(Source data)
--- START ---
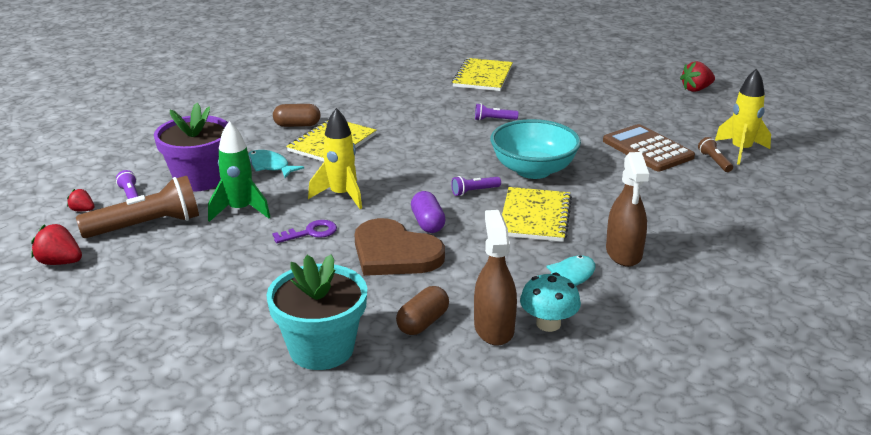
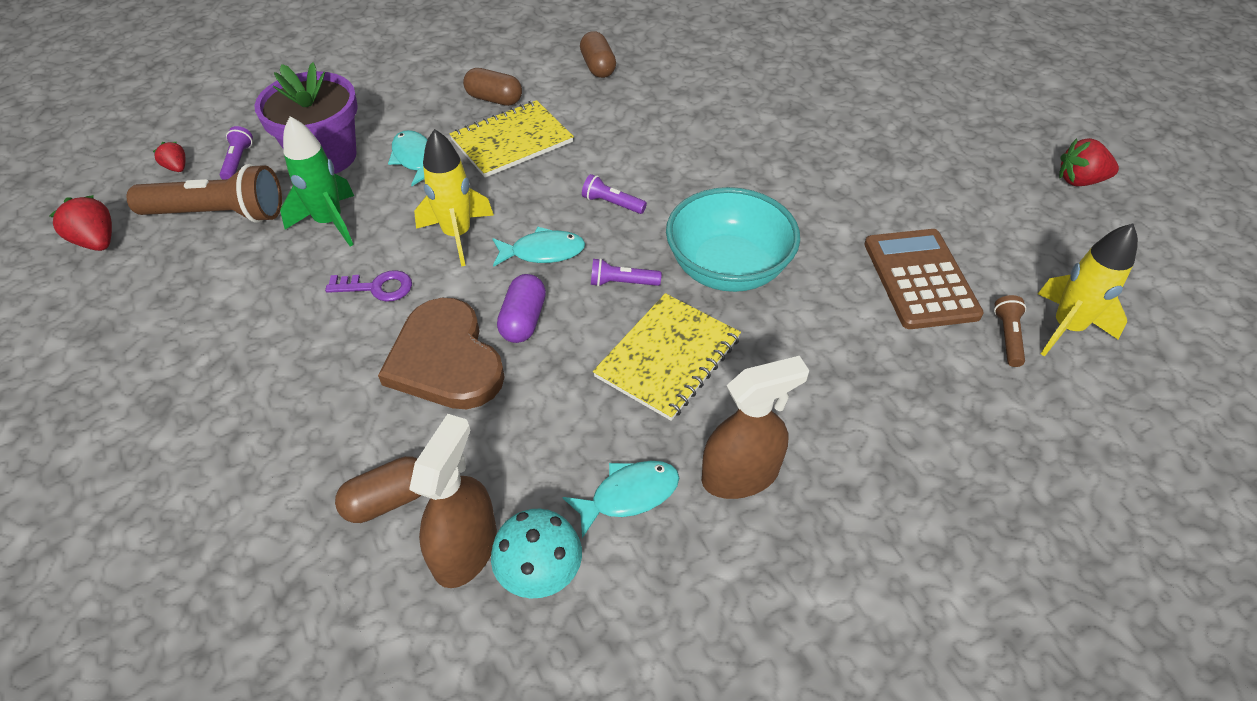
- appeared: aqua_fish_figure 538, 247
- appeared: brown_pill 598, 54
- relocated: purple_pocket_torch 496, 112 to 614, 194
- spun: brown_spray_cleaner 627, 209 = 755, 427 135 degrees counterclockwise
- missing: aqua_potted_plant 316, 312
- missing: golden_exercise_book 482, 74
--- END ---
**Your instructions**
For this answer, return word for word the lines from the first line of the records through the line containing "- missing: aqua_potted_plant 316, 312". Omit the pictures.

**Problem solution**
- appeared: aqua_fish_figure 538, 247
- appeared: brown_pill 598, 54
- relocated: purple_pocket_torch 496, 112 to 614, 194
- spun: brown_spray_cleaner 627, 209 = 755, 427 135 degrees counterclockwise
- missing: aqua_potted_plant 316, 312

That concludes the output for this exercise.